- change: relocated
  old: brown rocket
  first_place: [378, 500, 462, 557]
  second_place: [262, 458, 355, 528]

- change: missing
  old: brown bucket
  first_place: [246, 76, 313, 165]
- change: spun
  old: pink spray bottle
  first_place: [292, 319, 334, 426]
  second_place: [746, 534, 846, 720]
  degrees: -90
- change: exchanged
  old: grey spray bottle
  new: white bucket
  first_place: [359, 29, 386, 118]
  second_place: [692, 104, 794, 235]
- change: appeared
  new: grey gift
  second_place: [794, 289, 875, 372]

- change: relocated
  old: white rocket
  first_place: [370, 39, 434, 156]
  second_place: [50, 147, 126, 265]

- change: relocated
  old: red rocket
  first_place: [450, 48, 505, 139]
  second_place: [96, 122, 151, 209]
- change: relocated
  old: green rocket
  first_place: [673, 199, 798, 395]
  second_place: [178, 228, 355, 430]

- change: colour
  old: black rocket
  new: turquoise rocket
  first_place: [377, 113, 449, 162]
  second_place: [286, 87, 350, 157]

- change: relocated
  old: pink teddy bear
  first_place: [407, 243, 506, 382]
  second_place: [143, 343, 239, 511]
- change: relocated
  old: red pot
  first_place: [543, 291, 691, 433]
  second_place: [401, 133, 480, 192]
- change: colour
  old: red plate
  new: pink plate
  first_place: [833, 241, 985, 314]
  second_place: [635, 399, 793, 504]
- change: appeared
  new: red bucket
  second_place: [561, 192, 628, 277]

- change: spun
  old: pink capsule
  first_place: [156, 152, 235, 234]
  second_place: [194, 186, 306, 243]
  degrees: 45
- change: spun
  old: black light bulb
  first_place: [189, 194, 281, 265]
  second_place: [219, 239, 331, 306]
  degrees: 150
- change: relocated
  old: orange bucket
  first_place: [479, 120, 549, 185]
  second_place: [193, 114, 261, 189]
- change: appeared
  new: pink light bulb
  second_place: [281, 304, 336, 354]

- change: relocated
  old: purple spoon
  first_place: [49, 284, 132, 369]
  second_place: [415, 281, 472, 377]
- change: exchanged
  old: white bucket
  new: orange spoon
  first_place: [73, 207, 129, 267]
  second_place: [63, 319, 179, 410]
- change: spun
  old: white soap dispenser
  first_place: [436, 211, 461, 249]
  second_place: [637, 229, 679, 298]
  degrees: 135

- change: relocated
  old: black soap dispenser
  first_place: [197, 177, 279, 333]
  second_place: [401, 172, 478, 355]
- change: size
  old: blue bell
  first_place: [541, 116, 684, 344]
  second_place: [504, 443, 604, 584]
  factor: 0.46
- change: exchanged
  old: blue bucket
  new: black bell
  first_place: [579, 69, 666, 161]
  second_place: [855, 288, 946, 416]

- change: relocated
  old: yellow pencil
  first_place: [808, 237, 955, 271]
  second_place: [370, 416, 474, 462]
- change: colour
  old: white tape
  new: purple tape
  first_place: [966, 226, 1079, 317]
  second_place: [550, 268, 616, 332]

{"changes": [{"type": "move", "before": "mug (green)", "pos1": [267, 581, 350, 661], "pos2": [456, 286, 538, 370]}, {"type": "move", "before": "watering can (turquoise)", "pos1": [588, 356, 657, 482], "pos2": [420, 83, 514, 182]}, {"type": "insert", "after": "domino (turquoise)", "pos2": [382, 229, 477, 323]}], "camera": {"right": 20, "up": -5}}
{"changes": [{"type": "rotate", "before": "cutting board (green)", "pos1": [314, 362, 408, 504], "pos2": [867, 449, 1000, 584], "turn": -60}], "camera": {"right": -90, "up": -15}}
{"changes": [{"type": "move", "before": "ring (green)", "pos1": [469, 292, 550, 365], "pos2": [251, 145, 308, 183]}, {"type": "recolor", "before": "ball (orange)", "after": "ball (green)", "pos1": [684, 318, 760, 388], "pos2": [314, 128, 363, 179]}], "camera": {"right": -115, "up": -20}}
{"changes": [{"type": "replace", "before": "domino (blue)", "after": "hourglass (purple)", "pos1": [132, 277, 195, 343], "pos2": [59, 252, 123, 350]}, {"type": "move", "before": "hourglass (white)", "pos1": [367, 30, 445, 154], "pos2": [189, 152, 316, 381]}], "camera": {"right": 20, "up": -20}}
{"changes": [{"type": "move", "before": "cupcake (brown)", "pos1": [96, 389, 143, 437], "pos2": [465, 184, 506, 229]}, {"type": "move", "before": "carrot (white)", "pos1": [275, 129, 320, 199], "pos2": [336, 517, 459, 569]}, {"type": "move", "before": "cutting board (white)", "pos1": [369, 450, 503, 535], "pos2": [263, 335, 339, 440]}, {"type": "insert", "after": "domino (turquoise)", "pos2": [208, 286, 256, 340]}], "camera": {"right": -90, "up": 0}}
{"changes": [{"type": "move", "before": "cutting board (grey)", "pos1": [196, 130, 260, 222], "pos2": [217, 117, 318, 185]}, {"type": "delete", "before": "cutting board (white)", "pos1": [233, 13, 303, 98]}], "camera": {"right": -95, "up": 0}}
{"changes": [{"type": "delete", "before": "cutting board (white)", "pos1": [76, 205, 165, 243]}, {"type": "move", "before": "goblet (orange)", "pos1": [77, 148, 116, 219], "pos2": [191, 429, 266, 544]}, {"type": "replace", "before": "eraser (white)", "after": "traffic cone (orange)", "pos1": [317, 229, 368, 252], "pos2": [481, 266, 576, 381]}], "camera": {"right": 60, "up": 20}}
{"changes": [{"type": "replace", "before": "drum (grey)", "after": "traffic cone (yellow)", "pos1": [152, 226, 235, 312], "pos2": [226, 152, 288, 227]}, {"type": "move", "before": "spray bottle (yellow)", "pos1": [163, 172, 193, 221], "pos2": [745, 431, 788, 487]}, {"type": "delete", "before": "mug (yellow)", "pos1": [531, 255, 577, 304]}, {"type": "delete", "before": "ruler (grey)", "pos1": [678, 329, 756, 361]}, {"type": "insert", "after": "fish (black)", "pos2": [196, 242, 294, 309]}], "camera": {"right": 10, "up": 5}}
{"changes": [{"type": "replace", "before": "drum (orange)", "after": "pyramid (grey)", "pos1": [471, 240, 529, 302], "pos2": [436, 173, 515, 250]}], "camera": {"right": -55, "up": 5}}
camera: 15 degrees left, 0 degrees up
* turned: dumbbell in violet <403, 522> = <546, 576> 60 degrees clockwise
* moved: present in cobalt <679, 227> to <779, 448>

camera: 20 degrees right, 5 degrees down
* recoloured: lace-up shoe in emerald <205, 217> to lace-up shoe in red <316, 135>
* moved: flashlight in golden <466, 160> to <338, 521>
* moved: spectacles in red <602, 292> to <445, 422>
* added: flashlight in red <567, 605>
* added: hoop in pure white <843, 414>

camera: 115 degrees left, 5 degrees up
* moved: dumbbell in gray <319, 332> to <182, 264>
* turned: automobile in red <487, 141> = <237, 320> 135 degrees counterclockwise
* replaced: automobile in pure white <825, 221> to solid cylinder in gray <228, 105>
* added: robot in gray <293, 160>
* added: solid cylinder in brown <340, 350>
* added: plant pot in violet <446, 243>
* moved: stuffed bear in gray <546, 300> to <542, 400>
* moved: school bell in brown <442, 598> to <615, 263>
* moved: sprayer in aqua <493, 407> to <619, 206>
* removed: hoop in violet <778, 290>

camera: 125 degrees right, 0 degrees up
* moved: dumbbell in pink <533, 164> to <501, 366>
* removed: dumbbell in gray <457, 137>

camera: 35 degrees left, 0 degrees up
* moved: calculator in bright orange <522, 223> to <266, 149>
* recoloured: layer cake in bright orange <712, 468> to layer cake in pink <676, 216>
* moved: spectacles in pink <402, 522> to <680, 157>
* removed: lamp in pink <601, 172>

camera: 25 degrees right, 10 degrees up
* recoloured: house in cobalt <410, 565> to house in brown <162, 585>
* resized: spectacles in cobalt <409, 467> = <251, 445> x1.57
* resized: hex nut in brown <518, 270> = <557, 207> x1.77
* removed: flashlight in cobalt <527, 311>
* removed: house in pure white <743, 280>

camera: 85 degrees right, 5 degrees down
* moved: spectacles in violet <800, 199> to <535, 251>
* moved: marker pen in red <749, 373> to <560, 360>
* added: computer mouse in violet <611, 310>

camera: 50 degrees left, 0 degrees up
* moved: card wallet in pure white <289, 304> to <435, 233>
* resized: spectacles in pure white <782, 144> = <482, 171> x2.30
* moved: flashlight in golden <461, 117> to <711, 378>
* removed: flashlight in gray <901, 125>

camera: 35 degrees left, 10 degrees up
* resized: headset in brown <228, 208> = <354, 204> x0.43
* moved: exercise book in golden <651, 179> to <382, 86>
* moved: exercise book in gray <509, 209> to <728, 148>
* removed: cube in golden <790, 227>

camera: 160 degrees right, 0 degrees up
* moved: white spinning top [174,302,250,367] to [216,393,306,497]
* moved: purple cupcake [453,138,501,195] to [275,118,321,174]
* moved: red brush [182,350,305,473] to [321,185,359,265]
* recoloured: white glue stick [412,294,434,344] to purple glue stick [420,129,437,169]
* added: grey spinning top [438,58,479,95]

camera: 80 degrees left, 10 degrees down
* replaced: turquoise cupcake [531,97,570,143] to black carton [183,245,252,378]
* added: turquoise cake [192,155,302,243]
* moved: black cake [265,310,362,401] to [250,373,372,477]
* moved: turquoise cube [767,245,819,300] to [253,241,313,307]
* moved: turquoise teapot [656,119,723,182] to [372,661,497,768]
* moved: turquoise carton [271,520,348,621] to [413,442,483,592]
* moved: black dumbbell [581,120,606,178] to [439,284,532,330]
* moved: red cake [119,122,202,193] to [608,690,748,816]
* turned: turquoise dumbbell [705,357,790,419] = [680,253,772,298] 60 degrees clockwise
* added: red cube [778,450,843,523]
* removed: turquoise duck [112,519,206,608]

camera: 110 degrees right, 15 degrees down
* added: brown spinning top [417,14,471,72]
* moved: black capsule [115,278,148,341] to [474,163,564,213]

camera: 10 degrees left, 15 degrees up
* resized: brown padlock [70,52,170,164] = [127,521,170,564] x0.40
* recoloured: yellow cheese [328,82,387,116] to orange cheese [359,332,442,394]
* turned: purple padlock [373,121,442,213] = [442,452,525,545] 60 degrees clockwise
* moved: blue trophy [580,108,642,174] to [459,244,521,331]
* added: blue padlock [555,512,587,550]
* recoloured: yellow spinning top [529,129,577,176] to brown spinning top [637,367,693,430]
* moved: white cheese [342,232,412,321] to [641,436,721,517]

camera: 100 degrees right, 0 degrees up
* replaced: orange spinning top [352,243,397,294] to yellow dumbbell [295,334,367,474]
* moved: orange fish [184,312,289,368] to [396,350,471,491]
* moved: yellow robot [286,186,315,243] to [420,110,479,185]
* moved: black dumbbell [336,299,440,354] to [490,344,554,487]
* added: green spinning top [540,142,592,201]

### PROBLEM REQUIREMENTS
Copy all lines from the material that contain "rocket".

### WRITTEN RESPONSE
  old: brown rocket
  old: white rocket
  old: red rocket
  old: green rocket
  old: black rocket
  new: turquoise rocket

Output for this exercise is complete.